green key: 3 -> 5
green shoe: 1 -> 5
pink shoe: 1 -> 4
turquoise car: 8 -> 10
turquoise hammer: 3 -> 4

---

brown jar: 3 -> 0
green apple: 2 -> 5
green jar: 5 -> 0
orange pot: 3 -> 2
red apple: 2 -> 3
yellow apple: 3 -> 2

--

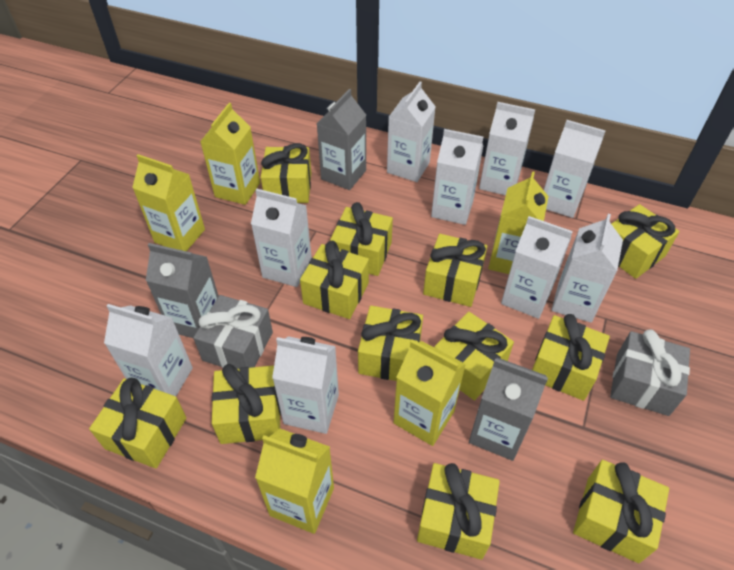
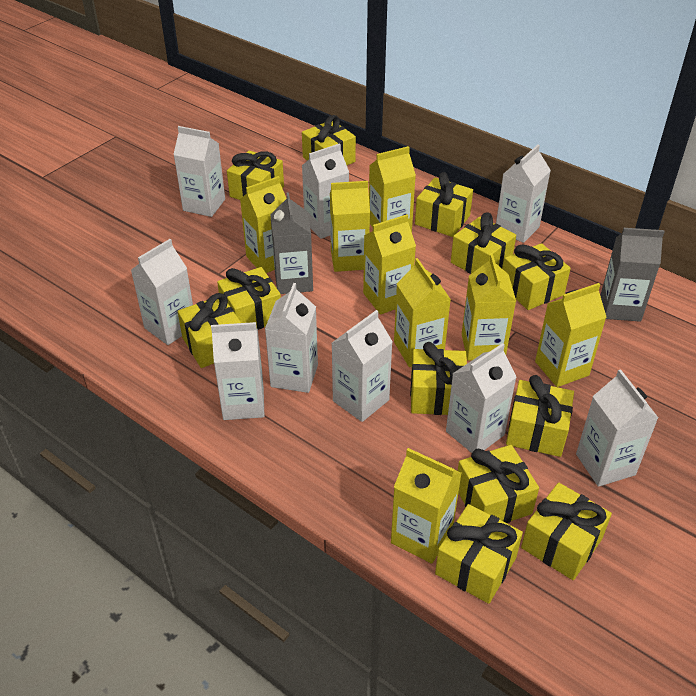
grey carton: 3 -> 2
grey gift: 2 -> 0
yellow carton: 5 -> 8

▶ WHAT THIS TASK INVOLVES
Everything in the material above from the line that has "brown jar: 3 -> 0" through the line that has "yellow apple: 3 -> 2" must be duplicated exactly, with no other lines given.

▶ REPLY TO THE TASK
brown jar: 3 -> 0
green apple: 2 -> 5
green jar: 5 -> 0
orange pot: 3 -> 2
red apple: 2 -> 3
yellow apple: 3 -> 2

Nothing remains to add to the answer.